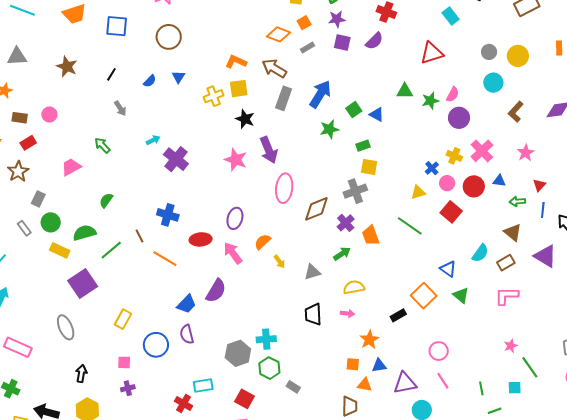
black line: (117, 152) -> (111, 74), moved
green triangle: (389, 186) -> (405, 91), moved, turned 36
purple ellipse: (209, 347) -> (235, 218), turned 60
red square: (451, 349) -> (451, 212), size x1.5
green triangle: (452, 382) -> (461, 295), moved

## EXERCISE PROMPT
What belongs in the answer is each line of the data that has the word "turned".

## WRITTEN RESPONSE
green triangle: (389, 186) -> (405, 91), moved, turned 36
purple ellipse: (209, 347) -> (235, 218), turned 60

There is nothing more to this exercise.